→ TASK REQUIREMENTS
Print the data verbatim. Leave every image out.

========================================================================

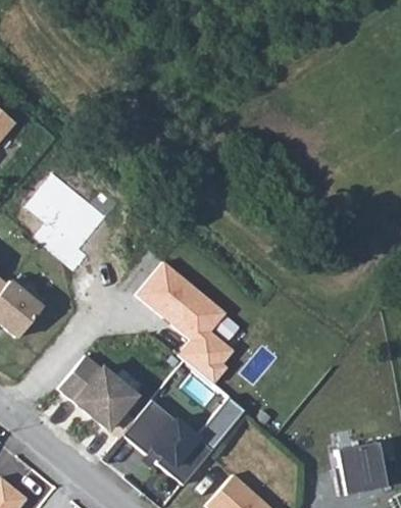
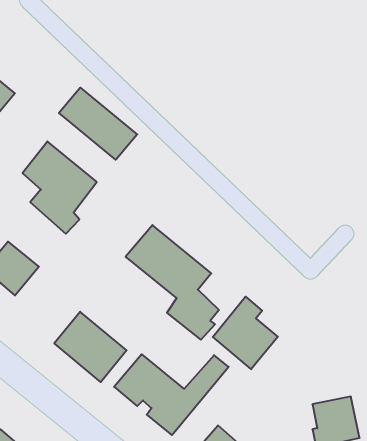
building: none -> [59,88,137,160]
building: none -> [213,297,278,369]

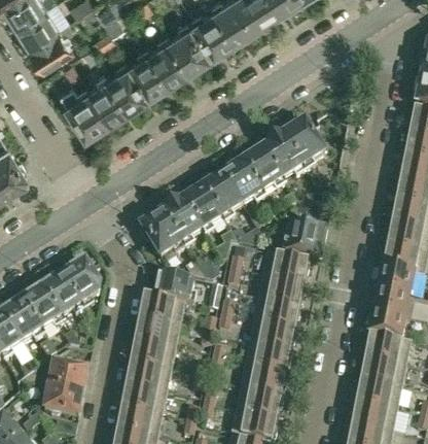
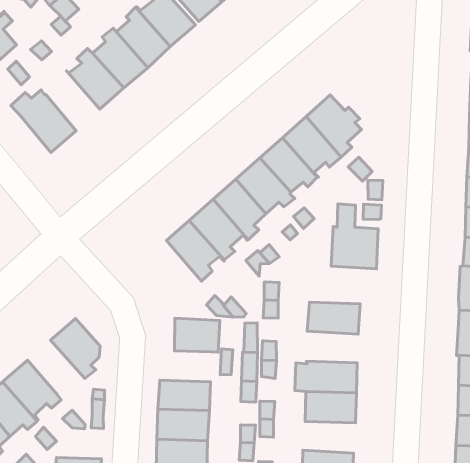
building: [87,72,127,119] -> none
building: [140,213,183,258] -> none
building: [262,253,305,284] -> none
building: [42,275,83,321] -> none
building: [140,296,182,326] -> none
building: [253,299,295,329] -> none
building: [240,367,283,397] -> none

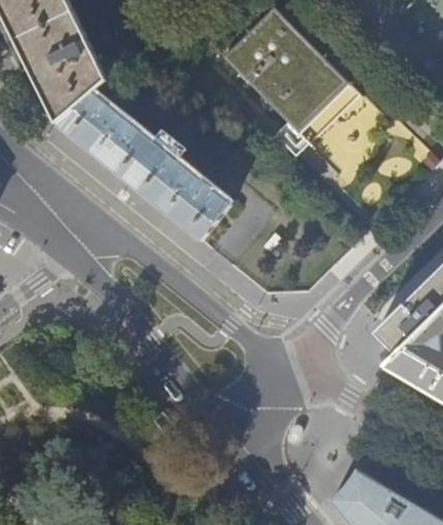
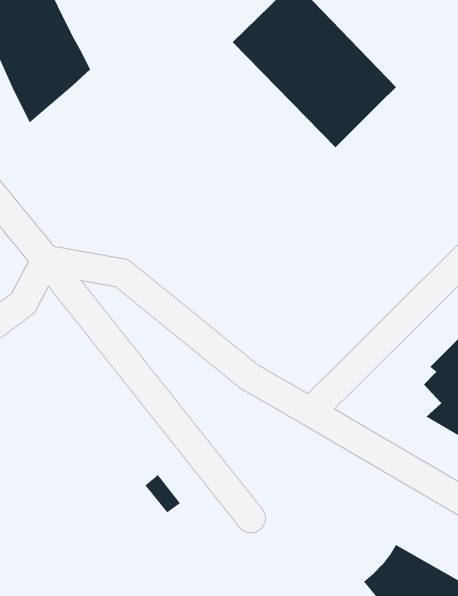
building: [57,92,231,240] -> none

========================================================================

→ ANSWER BOX
building: none -> [59,88,137,160]
building: none -> [213,297,278,369]

building: [87,72,127,119] -> none
building: [140,213,183,258] -> none
building: [262,253,305,284] -> none
building: [42,275,83,321] -> none
building: [140,296,182,326] -> none
building: [253,299,295,329] -> none
building: [240,367,283,397] -> none

building: [57,92,231,240] -> none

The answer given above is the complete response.